[[ RECORDED INFORMATION, beginning ]]

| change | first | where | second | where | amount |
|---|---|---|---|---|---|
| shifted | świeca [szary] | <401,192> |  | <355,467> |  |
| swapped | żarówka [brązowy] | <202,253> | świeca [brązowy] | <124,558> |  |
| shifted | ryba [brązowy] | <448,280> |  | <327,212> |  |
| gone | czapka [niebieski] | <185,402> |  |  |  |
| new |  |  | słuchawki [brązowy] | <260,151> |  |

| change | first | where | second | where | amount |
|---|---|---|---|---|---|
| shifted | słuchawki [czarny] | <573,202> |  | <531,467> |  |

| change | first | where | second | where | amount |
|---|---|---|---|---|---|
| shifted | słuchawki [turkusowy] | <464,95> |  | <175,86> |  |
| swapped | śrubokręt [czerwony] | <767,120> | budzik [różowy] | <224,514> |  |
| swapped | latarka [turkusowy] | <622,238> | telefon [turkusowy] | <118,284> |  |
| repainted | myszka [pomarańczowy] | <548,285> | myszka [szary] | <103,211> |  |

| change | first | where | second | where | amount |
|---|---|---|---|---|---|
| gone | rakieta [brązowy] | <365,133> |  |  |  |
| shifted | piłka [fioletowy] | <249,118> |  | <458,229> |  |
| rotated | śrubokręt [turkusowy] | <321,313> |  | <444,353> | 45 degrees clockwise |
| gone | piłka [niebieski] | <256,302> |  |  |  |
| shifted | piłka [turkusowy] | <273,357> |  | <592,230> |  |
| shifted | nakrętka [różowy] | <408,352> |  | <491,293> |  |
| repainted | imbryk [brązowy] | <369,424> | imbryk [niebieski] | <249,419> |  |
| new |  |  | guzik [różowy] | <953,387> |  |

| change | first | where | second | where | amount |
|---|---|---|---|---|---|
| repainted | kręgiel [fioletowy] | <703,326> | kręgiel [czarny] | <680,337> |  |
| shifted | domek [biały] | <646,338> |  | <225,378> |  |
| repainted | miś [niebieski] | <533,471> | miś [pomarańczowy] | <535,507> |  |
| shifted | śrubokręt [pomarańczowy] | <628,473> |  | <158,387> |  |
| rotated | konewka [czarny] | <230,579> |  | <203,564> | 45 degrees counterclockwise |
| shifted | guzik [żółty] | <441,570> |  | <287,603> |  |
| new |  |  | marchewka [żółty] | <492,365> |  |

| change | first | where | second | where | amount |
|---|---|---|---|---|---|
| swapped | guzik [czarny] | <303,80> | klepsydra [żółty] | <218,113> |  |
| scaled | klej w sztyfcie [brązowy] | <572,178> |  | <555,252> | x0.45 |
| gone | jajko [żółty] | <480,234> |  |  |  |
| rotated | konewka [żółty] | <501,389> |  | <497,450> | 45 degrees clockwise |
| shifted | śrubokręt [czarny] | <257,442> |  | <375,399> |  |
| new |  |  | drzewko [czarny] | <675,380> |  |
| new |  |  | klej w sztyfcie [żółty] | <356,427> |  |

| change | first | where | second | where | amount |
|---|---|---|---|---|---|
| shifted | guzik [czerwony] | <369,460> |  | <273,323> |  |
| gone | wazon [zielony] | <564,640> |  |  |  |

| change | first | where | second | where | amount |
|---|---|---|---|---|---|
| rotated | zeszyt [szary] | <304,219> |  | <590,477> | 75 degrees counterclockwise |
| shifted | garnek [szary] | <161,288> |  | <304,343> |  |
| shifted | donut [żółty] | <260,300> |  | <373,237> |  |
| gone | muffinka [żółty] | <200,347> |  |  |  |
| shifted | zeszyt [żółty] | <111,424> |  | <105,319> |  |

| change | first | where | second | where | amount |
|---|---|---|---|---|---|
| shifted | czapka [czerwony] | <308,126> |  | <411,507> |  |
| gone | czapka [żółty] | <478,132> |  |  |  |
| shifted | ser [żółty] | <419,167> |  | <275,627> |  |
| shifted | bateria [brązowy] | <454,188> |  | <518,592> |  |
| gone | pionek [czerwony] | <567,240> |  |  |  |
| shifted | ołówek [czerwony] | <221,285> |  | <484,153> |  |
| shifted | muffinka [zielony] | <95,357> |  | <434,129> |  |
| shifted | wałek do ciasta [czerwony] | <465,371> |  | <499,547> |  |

[[ RECORDED INFORMATION, end ]]

(BRIEF)
Of all the entries above, repeat only the lines from the line that has "swapped | żarówka" to the line that has "czapka [niebieski] |", both lines included, exactly.

(EXERCISE RESULT)
| swapped | żarówka [brązowy] | <202,253> | świeca [brązowy] | <124,558> |  |
| shifted | ryba [brązowy] | <448,280> |  | <327,212> |  |
| gone | czapka [niebieski] | <185,402> |  |  |  |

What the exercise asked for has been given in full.